#### Data to use ####

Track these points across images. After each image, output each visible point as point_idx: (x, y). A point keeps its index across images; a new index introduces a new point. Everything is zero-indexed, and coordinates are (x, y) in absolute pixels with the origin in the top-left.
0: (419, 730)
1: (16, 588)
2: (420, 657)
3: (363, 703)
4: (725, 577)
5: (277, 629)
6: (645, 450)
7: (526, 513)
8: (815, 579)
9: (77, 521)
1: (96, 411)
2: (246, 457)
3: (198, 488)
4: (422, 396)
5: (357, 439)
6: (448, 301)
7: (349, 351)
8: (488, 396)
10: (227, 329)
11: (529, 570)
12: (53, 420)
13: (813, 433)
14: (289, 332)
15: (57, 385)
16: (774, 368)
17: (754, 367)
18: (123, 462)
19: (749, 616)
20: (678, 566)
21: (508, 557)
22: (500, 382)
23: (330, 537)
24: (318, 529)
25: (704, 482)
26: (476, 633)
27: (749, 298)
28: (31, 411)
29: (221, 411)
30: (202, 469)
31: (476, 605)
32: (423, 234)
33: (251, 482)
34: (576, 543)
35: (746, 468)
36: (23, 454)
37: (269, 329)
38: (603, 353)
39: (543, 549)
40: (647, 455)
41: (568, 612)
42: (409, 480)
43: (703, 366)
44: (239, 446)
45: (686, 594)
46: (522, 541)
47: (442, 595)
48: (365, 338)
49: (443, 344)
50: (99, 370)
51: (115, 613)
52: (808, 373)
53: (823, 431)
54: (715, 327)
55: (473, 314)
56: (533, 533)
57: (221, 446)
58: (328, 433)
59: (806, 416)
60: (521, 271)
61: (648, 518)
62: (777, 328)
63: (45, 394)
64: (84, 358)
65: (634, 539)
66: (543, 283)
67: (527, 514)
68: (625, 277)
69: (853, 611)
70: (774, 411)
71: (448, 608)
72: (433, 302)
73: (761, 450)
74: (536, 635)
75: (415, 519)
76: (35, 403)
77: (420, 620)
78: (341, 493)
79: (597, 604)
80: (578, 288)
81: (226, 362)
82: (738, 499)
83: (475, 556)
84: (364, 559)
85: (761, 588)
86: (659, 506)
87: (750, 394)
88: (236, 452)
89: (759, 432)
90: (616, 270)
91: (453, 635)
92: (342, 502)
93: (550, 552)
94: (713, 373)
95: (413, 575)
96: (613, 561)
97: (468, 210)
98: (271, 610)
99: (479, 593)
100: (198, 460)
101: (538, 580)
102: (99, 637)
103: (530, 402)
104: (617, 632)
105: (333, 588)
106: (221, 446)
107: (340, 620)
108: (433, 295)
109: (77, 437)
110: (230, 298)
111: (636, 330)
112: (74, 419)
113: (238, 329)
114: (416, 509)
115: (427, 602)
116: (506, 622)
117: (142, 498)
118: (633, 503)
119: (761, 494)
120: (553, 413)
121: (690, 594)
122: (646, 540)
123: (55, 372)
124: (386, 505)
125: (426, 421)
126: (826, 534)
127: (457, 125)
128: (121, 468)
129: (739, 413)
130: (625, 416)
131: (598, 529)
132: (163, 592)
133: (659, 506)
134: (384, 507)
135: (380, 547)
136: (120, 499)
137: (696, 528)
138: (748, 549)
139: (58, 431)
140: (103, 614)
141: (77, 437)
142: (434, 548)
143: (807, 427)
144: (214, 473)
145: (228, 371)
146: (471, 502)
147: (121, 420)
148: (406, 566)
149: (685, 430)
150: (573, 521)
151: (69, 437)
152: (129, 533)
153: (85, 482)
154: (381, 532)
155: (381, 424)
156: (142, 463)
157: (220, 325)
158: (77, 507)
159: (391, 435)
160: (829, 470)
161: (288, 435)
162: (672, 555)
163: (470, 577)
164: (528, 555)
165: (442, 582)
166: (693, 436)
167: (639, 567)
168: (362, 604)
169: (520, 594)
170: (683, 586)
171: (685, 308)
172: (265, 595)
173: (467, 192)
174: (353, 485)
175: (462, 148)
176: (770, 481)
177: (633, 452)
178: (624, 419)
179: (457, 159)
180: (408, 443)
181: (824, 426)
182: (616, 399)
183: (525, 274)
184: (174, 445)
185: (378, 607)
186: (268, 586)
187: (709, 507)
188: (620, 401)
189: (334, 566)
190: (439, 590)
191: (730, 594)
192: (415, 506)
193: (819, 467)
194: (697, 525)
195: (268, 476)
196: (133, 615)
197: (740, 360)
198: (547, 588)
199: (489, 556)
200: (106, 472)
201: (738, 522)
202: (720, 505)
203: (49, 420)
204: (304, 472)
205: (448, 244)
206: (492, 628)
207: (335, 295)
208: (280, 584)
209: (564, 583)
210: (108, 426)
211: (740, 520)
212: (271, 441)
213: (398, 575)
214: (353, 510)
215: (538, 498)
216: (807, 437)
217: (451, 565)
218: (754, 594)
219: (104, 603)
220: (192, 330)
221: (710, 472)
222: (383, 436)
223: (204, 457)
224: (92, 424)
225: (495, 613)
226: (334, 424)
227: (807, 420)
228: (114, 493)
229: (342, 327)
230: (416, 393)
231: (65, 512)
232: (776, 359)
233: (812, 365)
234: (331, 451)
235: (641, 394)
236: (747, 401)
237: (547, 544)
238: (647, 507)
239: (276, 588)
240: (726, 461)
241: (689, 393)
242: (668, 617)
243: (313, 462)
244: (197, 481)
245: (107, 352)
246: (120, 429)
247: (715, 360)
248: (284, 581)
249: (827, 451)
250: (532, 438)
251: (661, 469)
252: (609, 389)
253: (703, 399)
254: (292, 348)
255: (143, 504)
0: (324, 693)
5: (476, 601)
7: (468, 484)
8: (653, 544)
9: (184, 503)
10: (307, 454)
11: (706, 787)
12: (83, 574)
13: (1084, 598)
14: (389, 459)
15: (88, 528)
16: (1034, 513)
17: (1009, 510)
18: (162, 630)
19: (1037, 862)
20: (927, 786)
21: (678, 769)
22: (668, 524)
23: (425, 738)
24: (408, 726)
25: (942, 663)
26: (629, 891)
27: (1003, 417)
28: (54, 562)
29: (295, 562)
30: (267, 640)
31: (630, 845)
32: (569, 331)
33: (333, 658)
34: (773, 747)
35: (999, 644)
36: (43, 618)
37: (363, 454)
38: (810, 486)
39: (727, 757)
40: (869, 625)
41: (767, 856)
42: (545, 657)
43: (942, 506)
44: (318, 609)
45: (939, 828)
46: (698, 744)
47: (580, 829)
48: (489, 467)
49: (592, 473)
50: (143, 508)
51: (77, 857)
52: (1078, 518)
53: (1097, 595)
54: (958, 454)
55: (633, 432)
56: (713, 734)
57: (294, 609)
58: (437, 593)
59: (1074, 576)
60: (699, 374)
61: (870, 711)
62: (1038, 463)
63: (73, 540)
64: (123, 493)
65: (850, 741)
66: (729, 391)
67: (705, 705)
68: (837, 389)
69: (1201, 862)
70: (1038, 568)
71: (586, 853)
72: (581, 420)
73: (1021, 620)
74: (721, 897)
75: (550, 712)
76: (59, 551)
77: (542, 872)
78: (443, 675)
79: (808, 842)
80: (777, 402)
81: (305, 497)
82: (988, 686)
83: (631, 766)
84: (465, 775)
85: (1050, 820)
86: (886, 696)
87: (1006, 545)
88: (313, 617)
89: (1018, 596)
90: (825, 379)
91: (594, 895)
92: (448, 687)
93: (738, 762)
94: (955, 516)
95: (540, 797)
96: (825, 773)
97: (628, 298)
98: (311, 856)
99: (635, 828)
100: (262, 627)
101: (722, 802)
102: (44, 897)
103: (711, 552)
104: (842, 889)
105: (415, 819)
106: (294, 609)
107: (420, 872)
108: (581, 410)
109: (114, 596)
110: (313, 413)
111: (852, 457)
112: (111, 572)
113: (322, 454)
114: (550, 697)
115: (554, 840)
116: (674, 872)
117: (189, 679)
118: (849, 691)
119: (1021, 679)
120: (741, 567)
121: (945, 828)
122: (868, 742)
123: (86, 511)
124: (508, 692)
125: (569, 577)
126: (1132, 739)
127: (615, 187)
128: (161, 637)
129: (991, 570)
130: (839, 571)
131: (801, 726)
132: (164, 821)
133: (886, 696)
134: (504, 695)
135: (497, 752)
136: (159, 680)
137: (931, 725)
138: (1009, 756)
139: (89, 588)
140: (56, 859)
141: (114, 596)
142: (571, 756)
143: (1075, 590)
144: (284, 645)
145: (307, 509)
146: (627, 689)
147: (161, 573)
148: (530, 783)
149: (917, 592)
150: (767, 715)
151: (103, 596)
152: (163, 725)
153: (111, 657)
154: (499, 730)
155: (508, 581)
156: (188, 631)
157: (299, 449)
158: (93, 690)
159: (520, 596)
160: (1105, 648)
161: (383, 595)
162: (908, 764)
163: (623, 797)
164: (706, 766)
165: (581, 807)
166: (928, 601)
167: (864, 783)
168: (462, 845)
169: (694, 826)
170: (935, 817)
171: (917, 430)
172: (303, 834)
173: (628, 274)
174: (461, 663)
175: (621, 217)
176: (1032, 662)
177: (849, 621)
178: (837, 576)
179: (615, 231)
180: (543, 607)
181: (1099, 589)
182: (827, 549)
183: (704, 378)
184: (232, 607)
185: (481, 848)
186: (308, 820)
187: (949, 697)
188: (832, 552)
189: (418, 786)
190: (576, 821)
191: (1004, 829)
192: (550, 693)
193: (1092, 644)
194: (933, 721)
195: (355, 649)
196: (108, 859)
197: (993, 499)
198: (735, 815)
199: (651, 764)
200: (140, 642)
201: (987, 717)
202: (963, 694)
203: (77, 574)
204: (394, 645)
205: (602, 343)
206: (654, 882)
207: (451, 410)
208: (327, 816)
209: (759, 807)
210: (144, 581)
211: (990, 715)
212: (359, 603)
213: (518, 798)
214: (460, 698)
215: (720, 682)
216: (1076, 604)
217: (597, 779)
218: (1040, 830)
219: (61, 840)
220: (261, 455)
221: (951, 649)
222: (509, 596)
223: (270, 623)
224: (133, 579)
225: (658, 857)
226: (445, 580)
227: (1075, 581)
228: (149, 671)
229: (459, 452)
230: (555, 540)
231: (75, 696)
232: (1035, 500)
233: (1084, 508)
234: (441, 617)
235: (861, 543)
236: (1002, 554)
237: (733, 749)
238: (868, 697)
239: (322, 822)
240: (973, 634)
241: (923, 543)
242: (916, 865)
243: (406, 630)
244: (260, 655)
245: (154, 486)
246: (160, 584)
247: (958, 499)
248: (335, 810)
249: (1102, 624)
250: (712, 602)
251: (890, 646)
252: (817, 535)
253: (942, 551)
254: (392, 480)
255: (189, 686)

####

▶ [Instructions to follow] Update everything from the start of the listing down to and including the line containing "6: (645, 450)" by replacing "absolute pixels" with "image pixels", leaving all else unchanged.

▶ [Result of this exercise]
Track these points across images. After each image, output each visible point as point_idx: (x, y). A point keeps its index across images; a new index introduces a new point. Everything is zero-indexed, and coordinates are (x, y) in image pixels with the origin in the top-left.
0: (419, 730)
1: (16, 588)
2: (420, 657)
3: (363, 703)
4: (725, 577)
5: (277, 629)
6: (645, 450)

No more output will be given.